-- Begin DATASET --

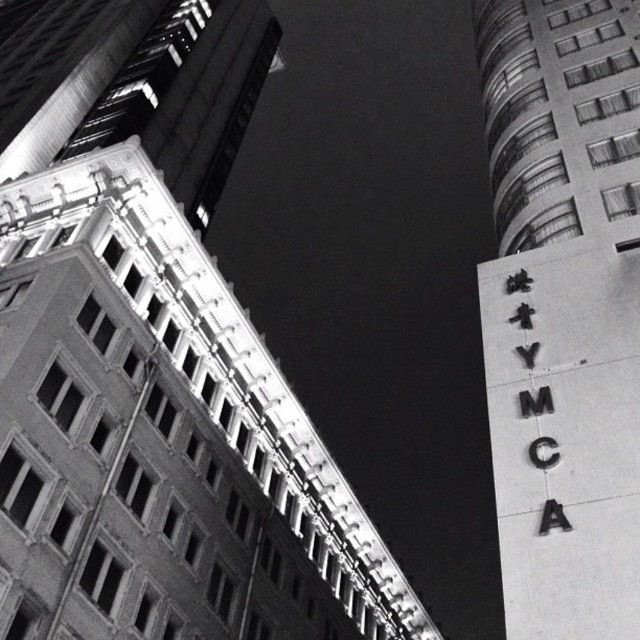
You are standing at the bottom of the image looking up at the two buildings. There is a point marked at coordinates (x=563, y=308). Which object does this point correspond to?

The point at coordinates (x=563, y=308) corresponds to the metallic ymca sign at upper right.

You are standing at the bottom of the image looking up at the two buildings. The metallic ymca sign at upper right is part of which building? Please answer based on its coordinates.

The metallic ymca sign at upper right is part of the modern building with curved design on the right because its coordinates at point (563,308) place it on the right side of the image.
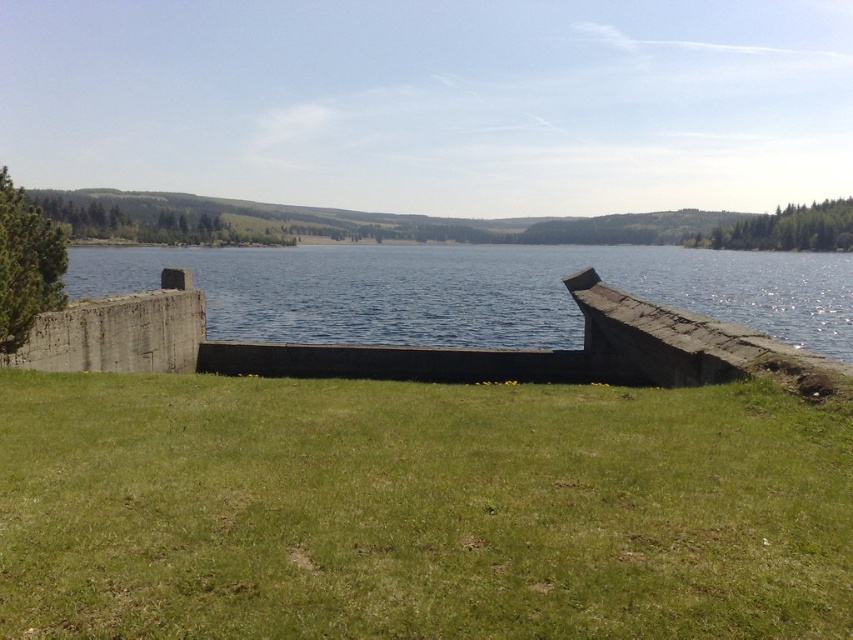
Measure the distance between blue concrete water at center and gray concrete wall at left.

-- End DATASET --

#### TASK BRIEF
Recast the entries above as a numbered list with one line per item, omitting the blank lines and leaving out the pictures.

#### WRITTEN SOLUTION
1. You are standing at the bottom of the image looking up at the two buildings. There is a point marked at coordinates (x=563, y=308). Which object does this point correspond to?
2. The point at coordinates (x=563, y=308) corresponds to the metallic ymca sign at upper right.
3. You are standing at the bottom of the image looking up at the two buildings. The metallic ymca sign at upper right is part of which building? Please answer based on its coordinates.
4. The metallic ymca sign at upper right is part of the modern building with curved design on the right because its coordinates at point (563,308) place it on the right side of the image.
5. Measure the distance between blue concrete water at center and gray concrete wall at left.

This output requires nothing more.